Task goal: Your answer must be only the lines below from the one containing "none -> white brick C4 level 1" through the one containing "none -> white brick G6 level 1", copied exactly, with the pictures left out.

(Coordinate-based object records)
▽

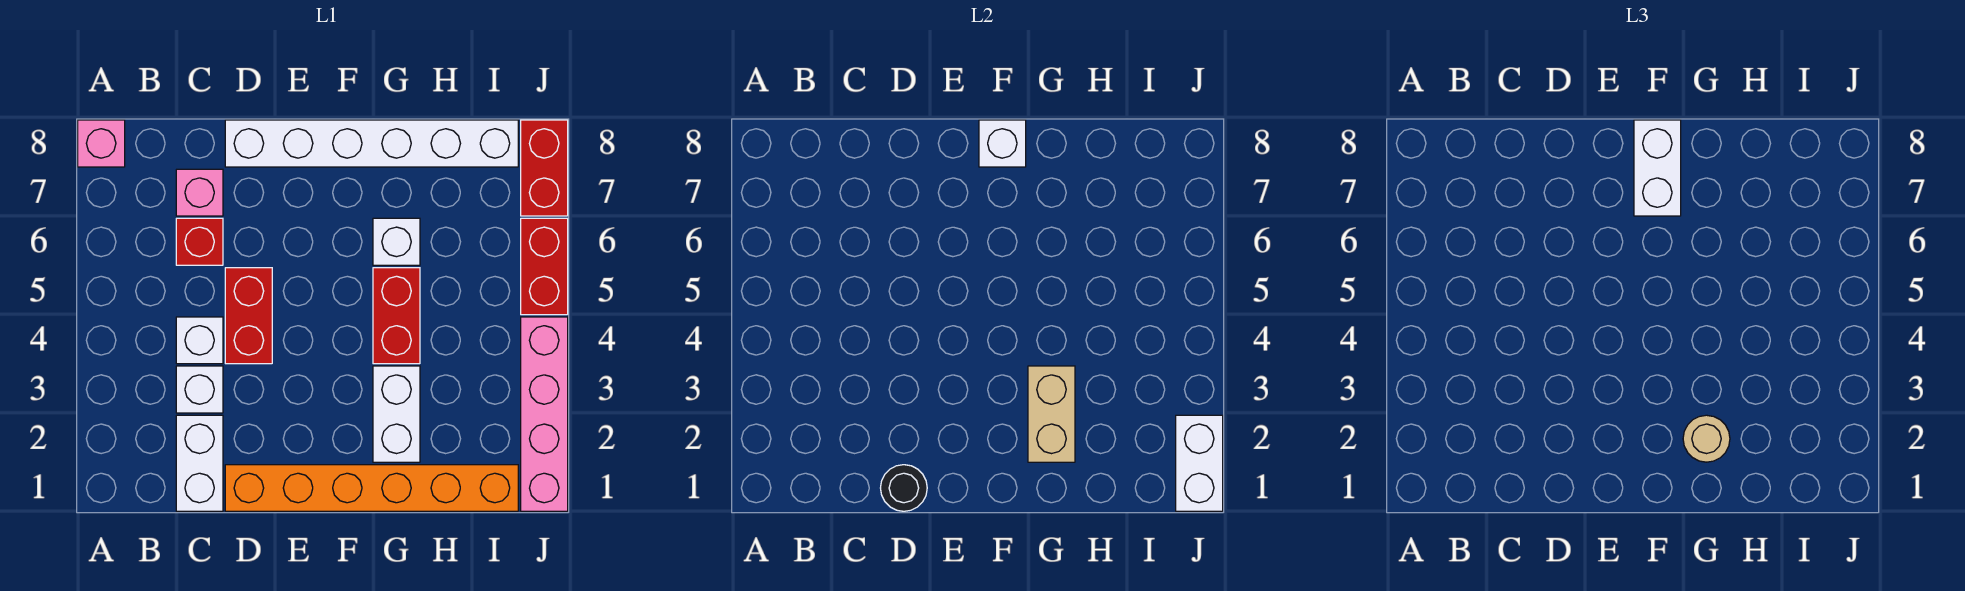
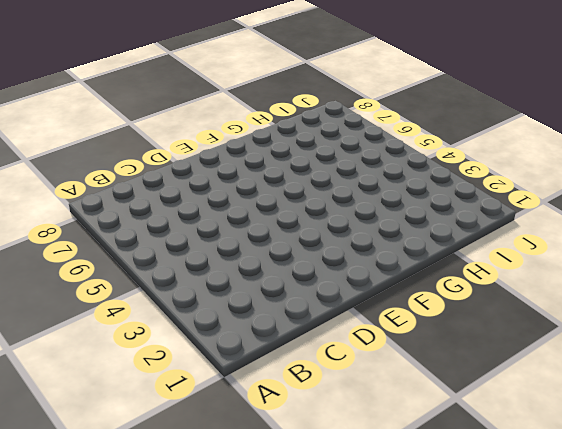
none -> pink brick A8 level 1
none -> white brick C1:C2 level 1
none -> white brick C3 level 1

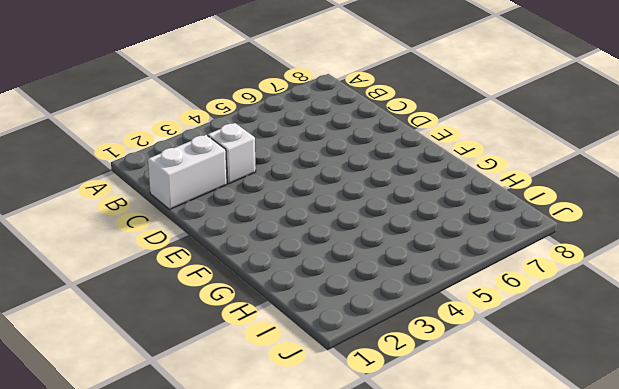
none -> pink brick A8 level 1
none -> white brick C4 level 1
none -> red brick C6 level 1

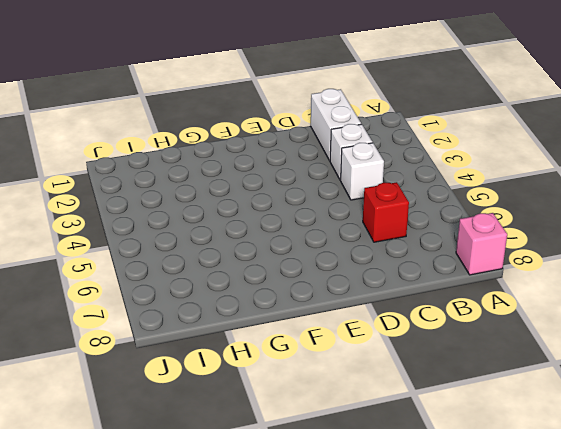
none -> pink brick C7 level 1
none -> orange brick D1:I1 level 1
none -> red brick D4:D5 level 1

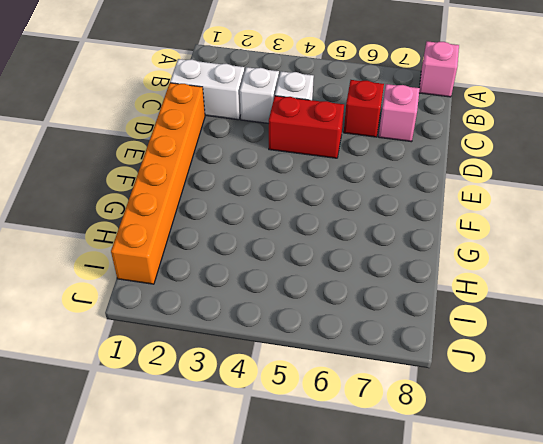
none -> white brick D8:I8 level 1
none -> white brick G2:G3 level 1
none -> red brick G4:G5 level 1

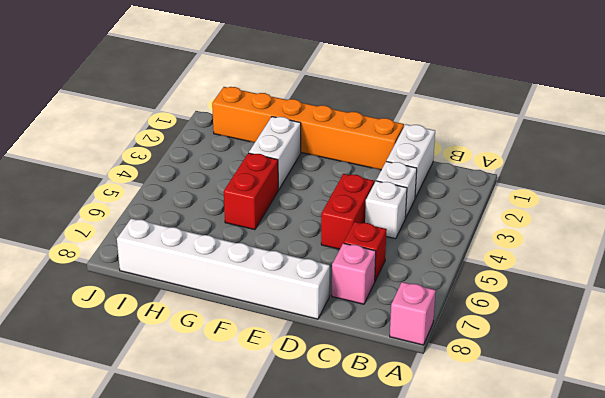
none -> white brick G6 level 1
none -> pink brick J1:J4 level 1
none -> red brick J5:J6 level 1

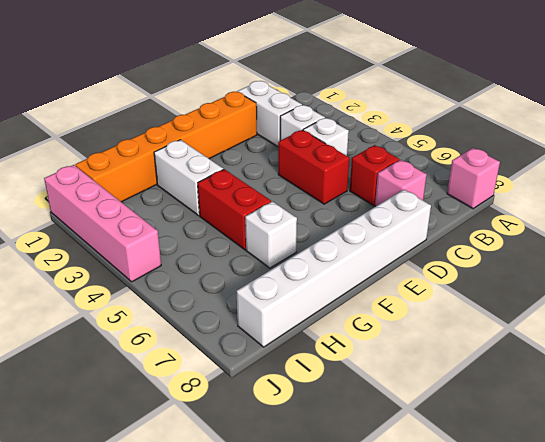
none -> red brick J5:J6 level 1
none -> red brick J7:J8 level 1
none -> black round brick D1 level 2

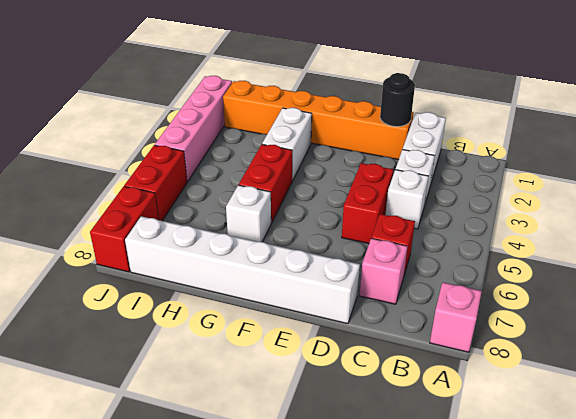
none -> white brick F8 level 2
none -> tan brick G2:G3 level 2
none -> white brick J1:J2 level 2

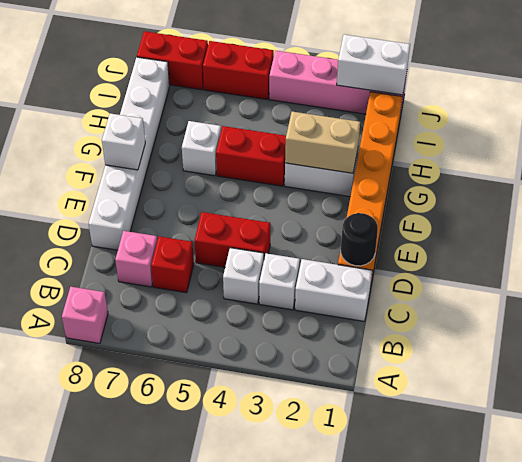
none -> white brick F7:F8 level 3
none -> tan round brick G2 level 3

△

Response:
none -> white brick C4 level 1
none -> red brick C6 level 1

none -> pink brick C7 level 1
none -> orange brick D1:I1 level 1
none -> red brick D4:D5 level 1

none -> white brick D8:I8 level 1
none -> white brick G2:G3 level 1
none -> red brick G4:G5 level 1

none -> white brick G6 level 1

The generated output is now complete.